## Start EXERCISE MATERIAL

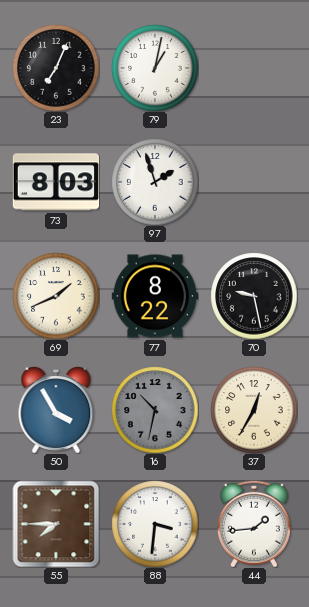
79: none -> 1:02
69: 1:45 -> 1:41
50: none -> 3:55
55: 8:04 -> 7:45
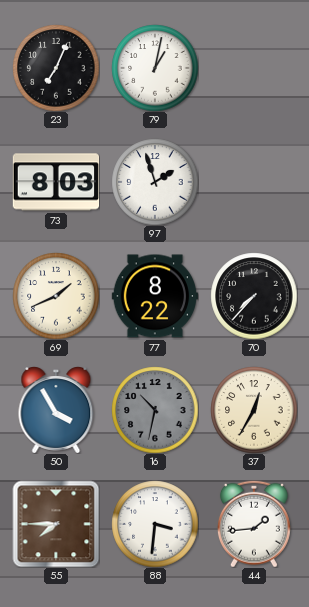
70: 9:28 -> 7:37
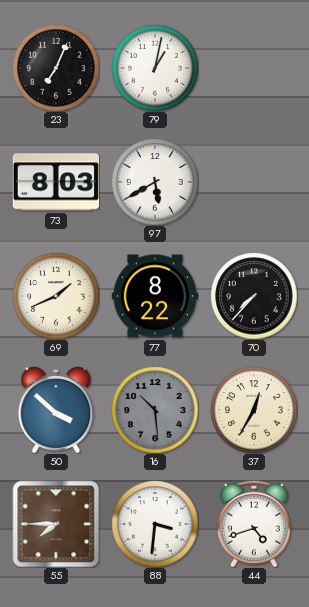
97: 1:57 -> 5:40
50: 3:55 -> 3:52
16: 10:32 -> 10:29
44: 1:44 -> 4:42
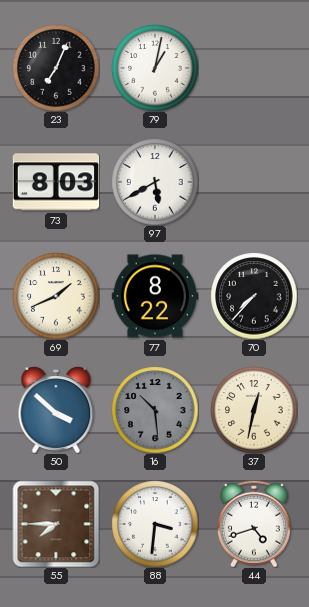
37: 12:35 -> 12:32
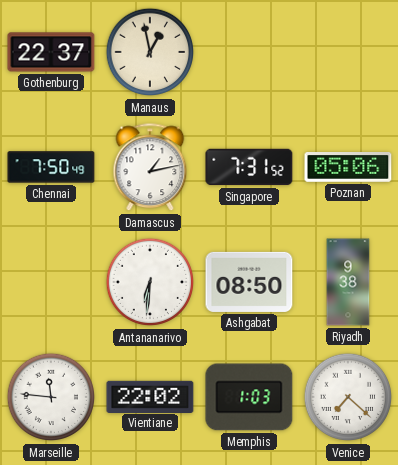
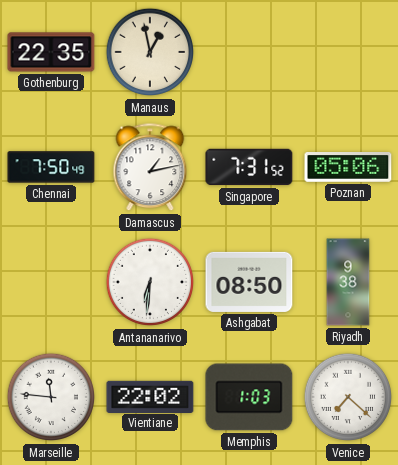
Gothenburg: 22:37 -> 22:35
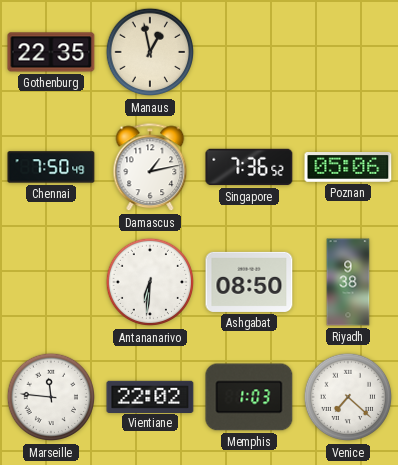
Singapore: 7:31 -> 7:36
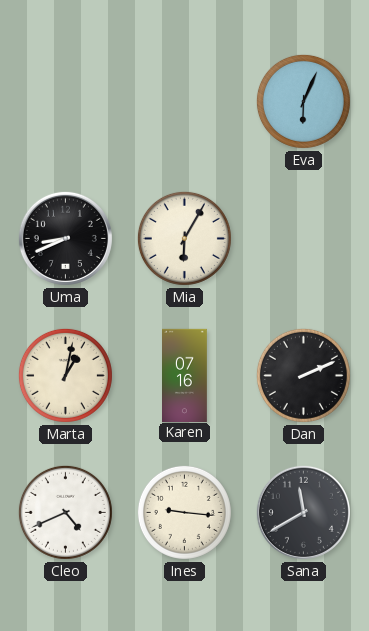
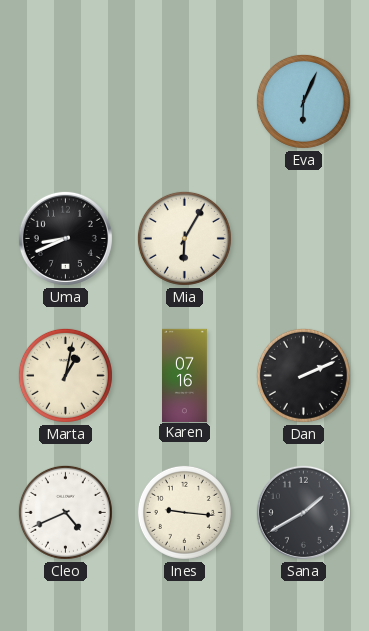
Sana: 11:40 -> 1:40
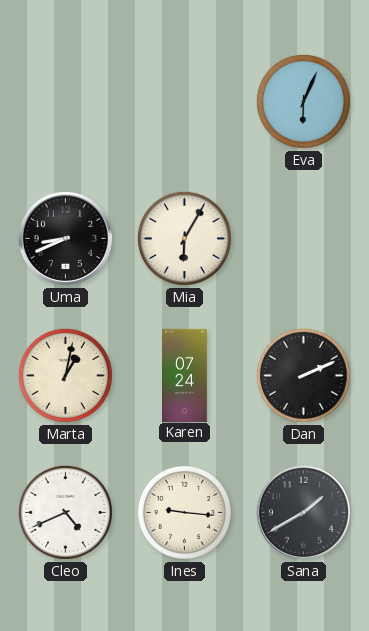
Karen: 07:16 -> 07:24
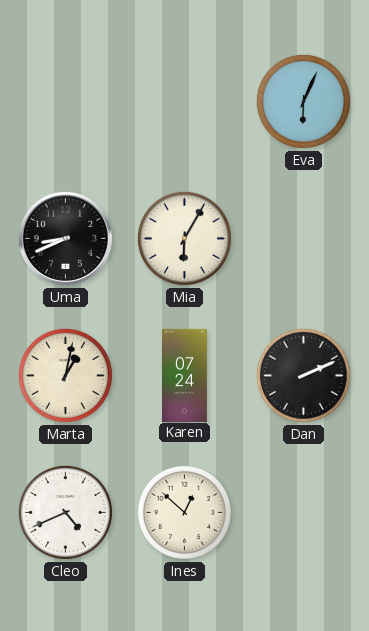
Ines: 9:16 -> 12:52
Sana: 1:40 -> none
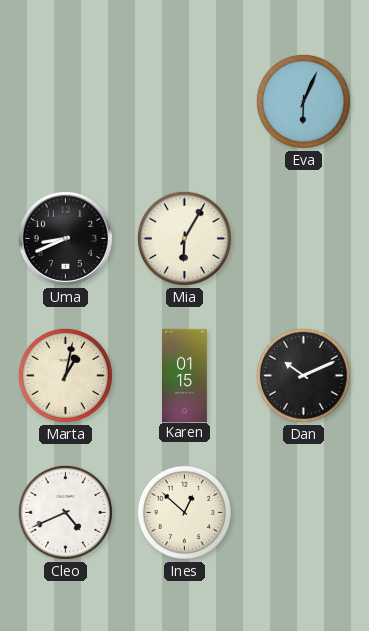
Karen: 07:24 -> 01:15
Dan: 2:11 -> 10:11
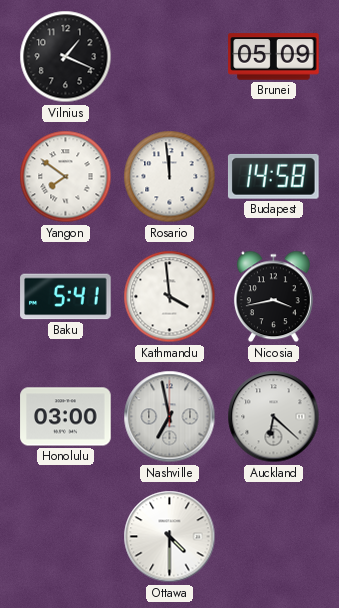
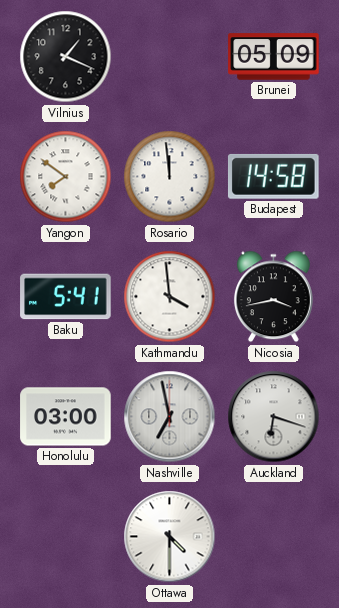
Auckland: 6:22 -> 6:18
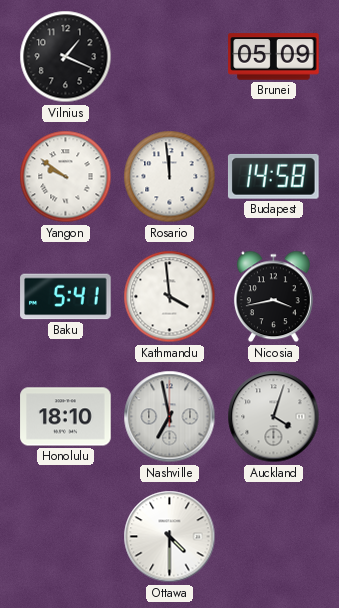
Yangon: 7:51 -> 9:51
Honolulu: 03:00 -> 18:10
Auckland: 6:18 -> 4:03
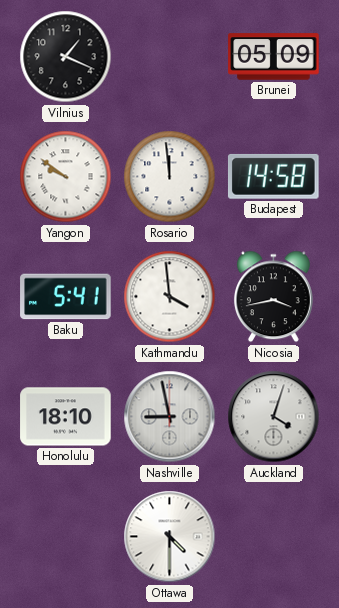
Nashville: 6:58 -> 8:58
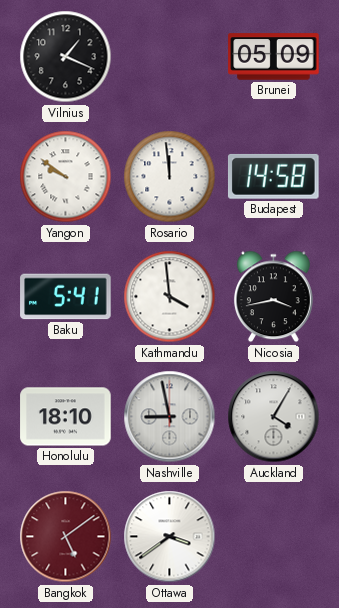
Auckland: 4:03 -> 4:05
Bangkok: none -> 5:09
Ottawa: 4:30 -> 3:39
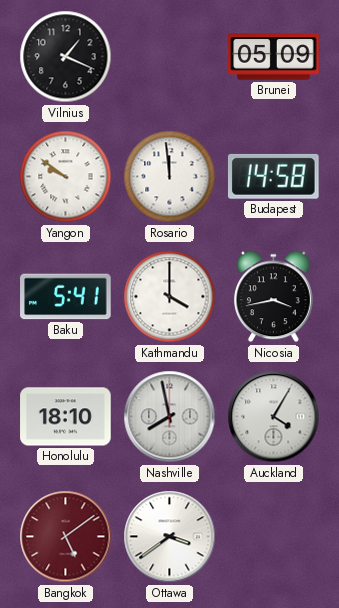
Kathmandu: 3:59 -> 4:00
Nashville: 8:58 -> 7:58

## End EXERCISE MATERIAL

INSTRUCTIONS TO FOLLOW:
From the line containing "Nashville: 6:58 -> 8:58" through the end of the listing above, inclusive, give each line as one string in a JSON list, skipping blank lines and leaving out the picture lines.

FINISHED TASK:
[
  "Nashville: 6:58 -> 8:58",
  "Auckland: 4:03 -> 4:05",
  "Bangkok: none -> 5:09",
  "Ottawa: 4:30 -> 3:39",
  "Kathmandu: 3:59 -> 4:00",
  "Nashville: 8:58 -> 7:58"
]